TASK DIRECTIONS
Nothing but the records, transcribed exactly, should appear in the answer; leave the pictures out.

(Synthetic shape transformation data)
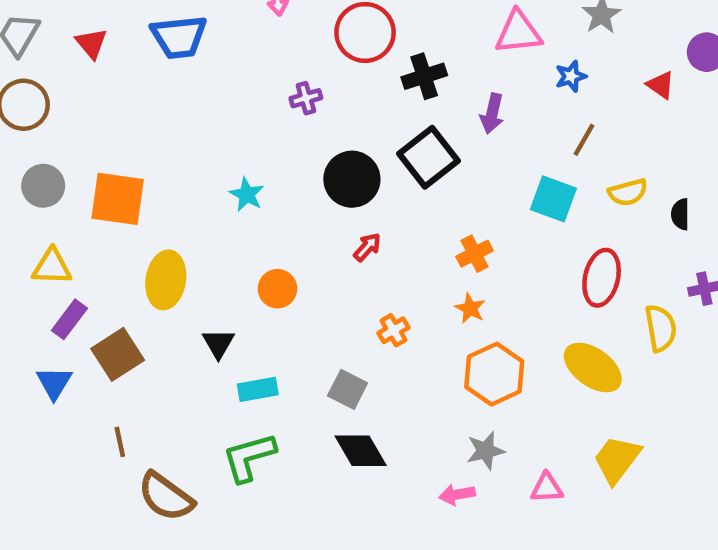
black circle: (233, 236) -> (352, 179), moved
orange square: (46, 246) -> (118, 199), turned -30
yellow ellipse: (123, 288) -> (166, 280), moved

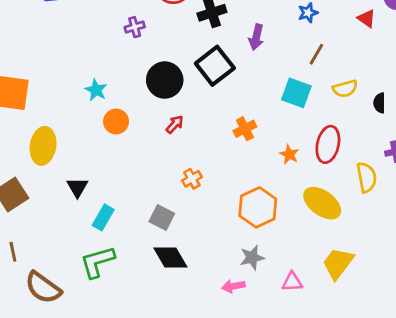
orange circle: (277, 289) -> (116, 122), moved
orange star: (470, 308) -> (289, 154), moved
cyan rectangle: (258, 389) -> (103, 217), turned -50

RESPONSE FOR THIS EXERCISE
black circle: (233, 236) -> (352, 179), moved
orange square: (46, 246) -> (118, 199), turned -30
yellow ellipse: (123, 288) -> (166, 280), moved

orange circle: (277, 289) -> (116, 122), moved
orange star: (470, 308) -> (289, 154), moved
cyan rectangle: (258, 389) -> (103, 217), turned -50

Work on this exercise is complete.